* [Assignment]
Print the lines that run from the line with "exchanged | gélule" to the line with "colour | bateau", keeping both end lines, exactly as they appear in the entries below, and nothing else.

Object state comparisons
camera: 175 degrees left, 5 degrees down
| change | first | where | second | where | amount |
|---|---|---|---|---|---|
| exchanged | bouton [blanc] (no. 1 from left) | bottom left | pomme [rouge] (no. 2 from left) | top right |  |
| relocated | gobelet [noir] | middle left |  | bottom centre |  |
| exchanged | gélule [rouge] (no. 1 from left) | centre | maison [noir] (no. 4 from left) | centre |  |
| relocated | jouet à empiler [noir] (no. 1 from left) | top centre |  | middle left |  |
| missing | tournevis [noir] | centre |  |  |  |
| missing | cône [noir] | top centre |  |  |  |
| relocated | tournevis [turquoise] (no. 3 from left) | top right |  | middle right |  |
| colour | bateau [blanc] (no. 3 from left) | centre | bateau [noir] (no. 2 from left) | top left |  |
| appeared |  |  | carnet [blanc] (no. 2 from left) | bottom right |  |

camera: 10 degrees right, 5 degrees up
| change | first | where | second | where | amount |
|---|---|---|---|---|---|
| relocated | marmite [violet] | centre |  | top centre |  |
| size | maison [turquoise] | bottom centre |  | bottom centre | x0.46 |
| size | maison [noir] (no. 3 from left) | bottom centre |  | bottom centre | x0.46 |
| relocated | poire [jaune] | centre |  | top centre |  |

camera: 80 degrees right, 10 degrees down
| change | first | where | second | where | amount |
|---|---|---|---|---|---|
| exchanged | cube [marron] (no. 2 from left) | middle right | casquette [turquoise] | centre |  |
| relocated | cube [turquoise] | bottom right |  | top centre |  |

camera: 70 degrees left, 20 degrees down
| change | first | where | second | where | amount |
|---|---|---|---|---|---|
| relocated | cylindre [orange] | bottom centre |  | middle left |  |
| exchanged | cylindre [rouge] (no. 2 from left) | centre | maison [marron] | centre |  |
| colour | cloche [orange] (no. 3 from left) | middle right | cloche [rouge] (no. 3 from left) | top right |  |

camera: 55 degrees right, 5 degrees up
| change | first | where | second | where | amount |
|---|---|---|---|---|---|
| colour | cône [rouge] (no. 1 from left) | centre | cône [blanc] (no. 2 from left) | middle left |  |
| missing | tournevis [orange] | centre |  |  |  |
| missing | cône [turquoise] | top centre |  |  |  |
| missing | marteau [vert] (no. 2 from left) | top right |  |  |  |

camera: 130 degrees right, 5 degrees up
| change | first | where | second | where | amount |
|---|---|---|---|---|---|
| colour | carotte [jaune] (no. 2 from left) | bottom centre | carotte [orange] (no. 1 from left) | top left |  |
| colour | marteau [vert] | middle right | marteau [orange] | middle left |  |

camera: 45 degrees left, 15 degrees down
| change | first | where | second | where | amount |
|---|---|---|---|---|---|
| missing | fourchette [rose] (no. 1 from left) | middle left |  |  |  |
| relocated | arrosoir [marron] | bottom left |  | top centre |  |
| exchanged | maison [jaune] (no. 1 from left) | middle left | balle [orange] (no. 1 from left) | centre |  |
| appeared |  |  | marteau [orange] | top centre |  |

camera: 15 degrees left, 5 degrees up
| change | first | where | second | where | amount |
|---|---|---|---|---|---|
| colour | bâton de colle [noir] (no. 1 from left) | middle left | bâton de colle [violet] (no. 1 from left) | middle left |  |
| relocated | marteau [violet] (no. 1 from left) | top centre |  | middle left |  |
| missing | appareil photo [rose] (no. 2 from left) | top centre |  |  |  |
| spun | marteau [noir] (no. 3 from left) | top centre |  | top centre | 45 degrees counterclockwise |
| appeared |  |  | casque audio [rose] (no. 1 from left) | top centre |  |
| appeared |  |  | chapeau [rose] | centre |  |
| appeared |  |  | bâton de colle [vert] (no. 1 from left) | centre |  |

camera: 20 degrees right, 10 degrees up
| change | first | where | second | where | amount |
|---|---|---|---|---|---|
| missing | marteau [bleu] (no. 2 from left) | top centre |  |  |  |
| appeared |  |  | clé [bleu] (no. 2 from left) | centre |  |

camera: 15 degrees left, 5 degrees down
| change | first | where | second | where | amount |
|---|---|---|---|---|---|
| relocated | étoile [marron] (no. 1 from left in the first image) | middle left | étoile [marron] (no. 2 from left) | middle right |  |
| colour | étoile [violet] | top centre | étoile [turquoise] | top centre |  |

* [Answer box]
| exchanged | gélule [rouge] (no. 1 from left) | centre | maison [noir] (no. 4 from left) | centre |  |
| relocated | jouet à empiler [noir] (no. 1 from left) | top centre |  | middle left |  |
| missing | tournevis [noir] | centre |  |  |  |
| missing | cône [noir] | top centre |  |  |  |
| relocated | tournevis [turquoise] (no. 3 from left) | top right |  | middle right |  |
| colour | bateau [blanc] (no. 3 from left) | centre | bateau [noir] (no. 2 from left) | top left |  |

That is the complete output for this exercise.